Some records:

-- START --

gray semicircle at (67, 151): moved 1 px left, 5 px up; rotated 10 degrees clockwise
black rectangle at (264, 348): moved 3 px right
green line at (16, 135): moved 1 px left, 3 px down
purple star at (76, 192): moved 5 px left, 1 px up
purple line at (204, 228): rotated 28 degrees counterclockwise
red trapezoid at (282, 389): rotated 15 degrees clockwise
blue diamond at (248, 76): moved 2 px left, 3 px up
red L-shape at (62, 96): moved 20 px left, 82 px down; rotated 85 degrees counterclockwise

-- END --
-- START --

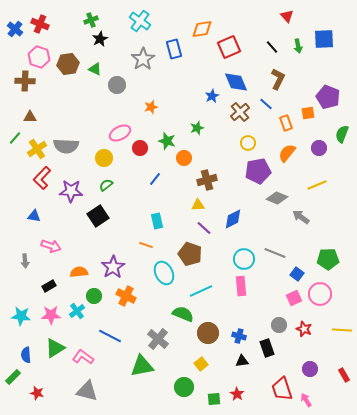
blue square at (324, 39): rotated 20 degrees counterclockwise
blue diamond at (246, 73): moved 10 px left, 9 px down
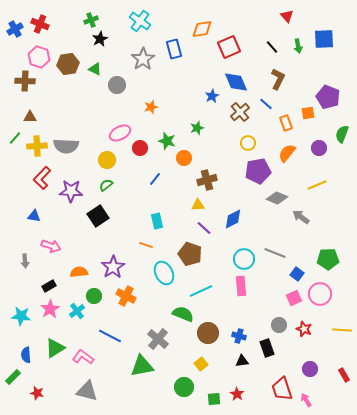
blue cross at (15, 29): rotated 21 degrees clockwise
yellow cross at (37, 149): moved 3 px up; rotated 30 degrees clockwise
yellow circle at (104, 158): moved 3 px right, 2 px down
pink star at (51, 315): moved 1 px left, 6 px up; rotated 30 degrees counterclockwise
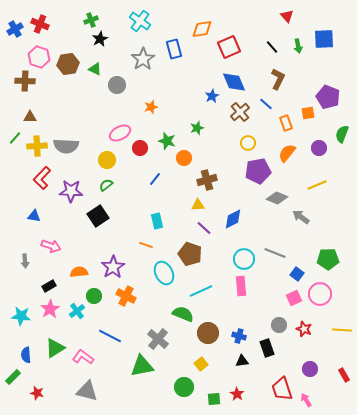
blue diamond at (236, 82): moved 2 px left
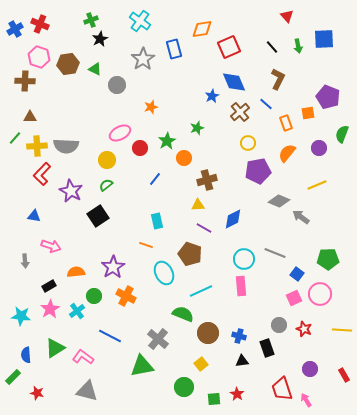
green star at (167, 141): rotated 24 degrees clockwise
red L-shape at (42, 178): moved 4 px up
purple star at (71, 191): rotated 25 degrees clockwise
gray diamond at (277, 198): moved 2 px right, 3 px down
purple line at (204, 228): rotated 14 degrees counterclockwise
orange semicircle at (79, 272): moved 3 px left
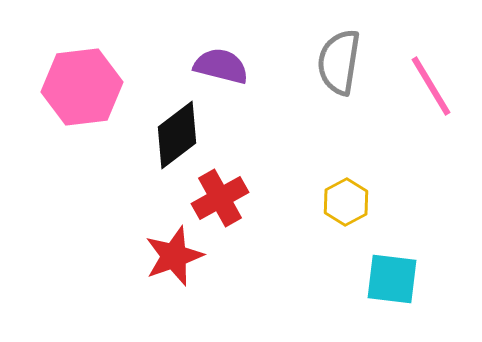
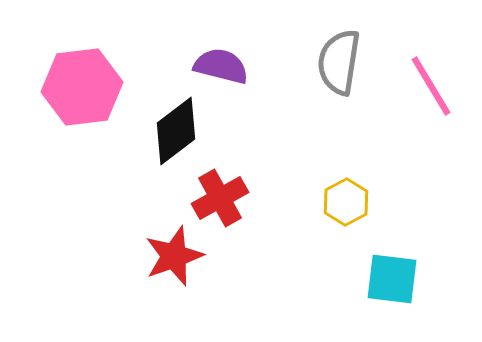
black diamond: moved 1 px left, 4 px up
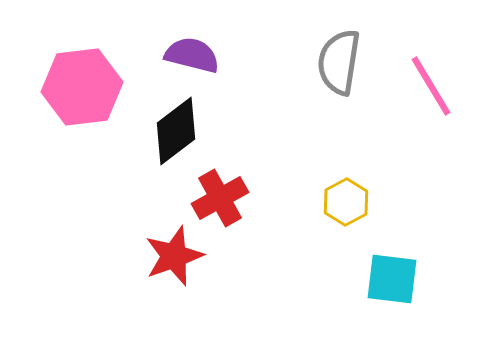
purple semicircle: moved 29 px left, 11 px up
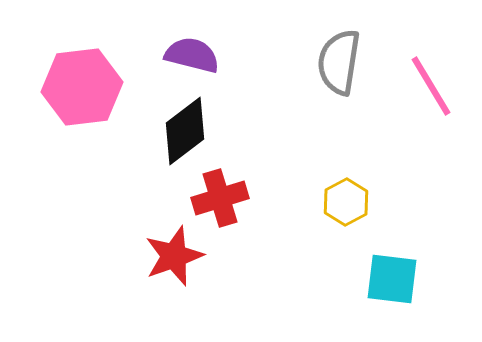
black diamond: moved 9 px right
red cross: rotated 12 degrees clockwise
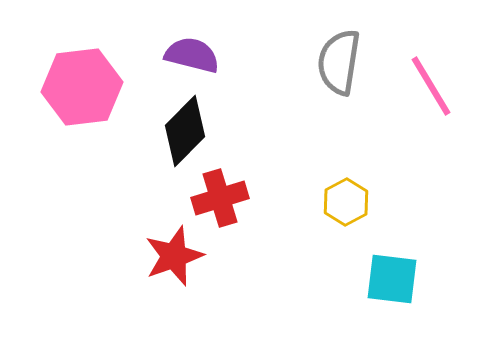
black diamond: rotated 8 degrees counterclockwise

-- END --

* What is asked:
Write out the lines of the listing word for word, starting at the line that contains "gray semicircle at" and ending at the line that contains "purple line at (204, 228): rotated 28", including both of those lines.

* In response:
gray semicircle at (67, 151): moved 1 px left, 5 px up; rotated 10 degrees clockwise
black rectangle at (264, 348): moved 3 px right
green line at (16, 135): moved 1 px left, 3 px down
purple star at (76, 192): moved 5 px left, 1 px up
purple line at (204, 228): rotated 28 degrees counterclockwise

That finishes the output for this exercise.